(WHAT IS BEING ASKED):
Would you restate every entry below word for word? Leave out the pictures.

::: SUPPLIED DATA :::

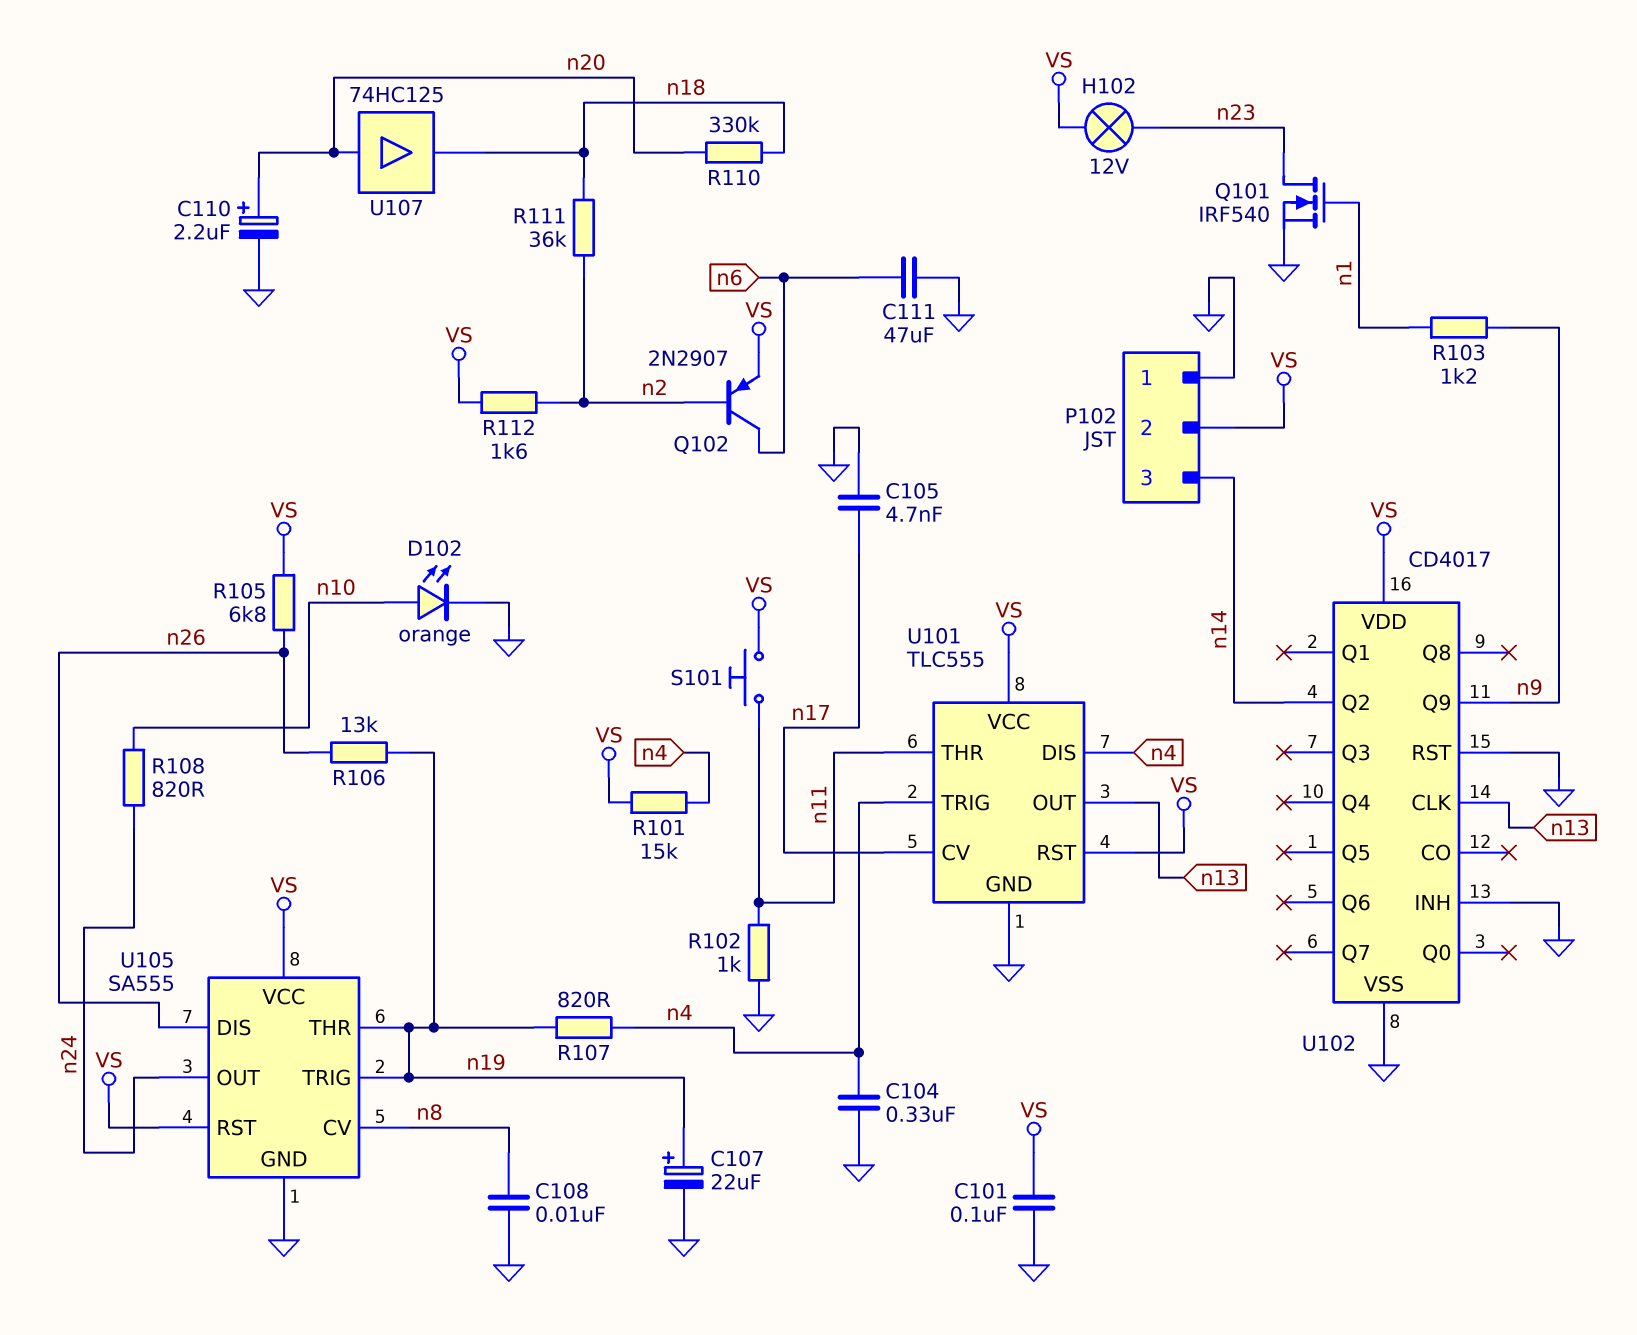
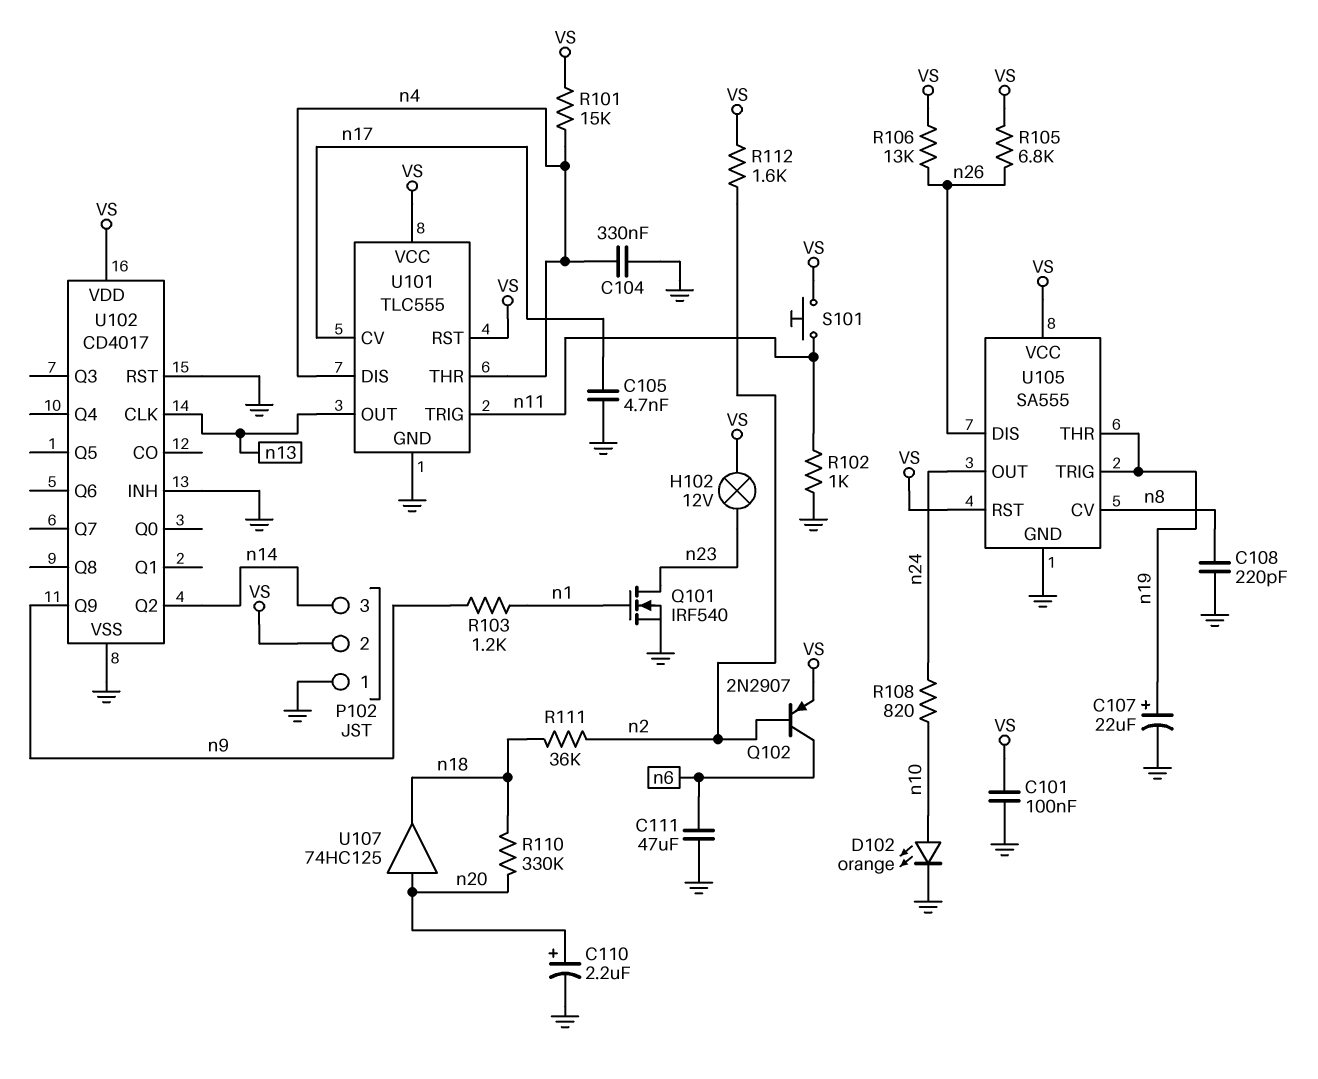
C108: 10nF (GND, n8) -> 220pF (GND, n8)
R106: 13k (n19, n26) -> 13k (VS, n26)
R107: 820 (n4, n19) -> none
U101 pin THR: n11 -> n4
U101 pin TRIG: n4 -> n11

:::

(EXERCISE RESPONSE):
C108: 10nF (GND, n8) -> 220pF (GND, n8)
R106: 13k (n19, n26) -> 13k (VS, n26)
R107: 820 (n4, n19) -> none
U101 pin THR: n11 -> n4
U101 pin TRIG: n4 -> n11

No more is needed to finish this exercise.